#### Task objective
Copy every record exactly, and keep the pictures out.

──────── Recorded information

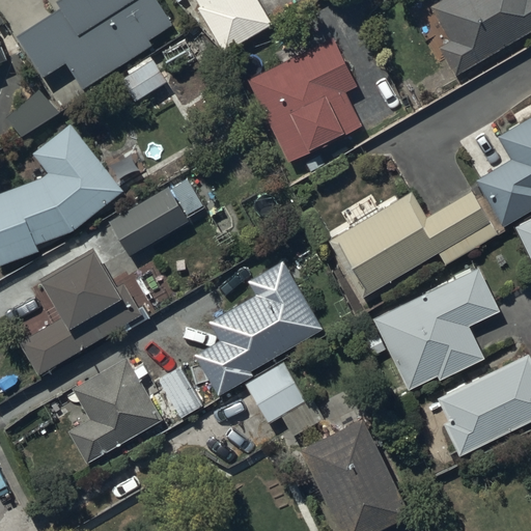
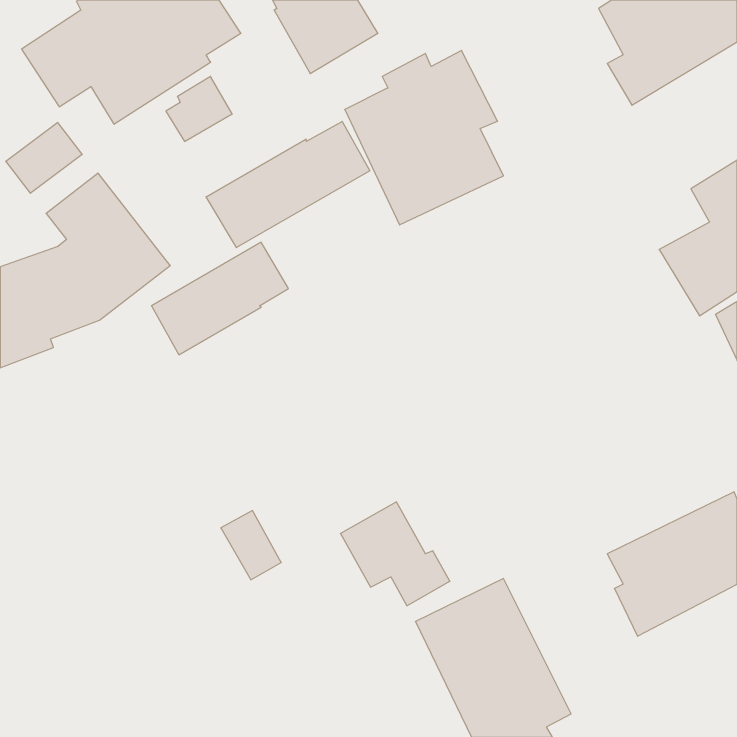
building: none -> [206,121,370,248]
building: [328,190,498,298] -> none
building: [18,247,149,375] -> none
building: [194,259,323,396] -> none
building: [366,266,500,391] -> none
building: [67,355,162,464] -> none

────────────────

#### Expected output
building: none -> [206,121,370,248]
building: [328,190,498,298] -> none
building: [18,247,149,375] -> none
building: [194,259,323,396] -> none
building: [366,266,500,391] -> none
building: [67,355,162,464] -> none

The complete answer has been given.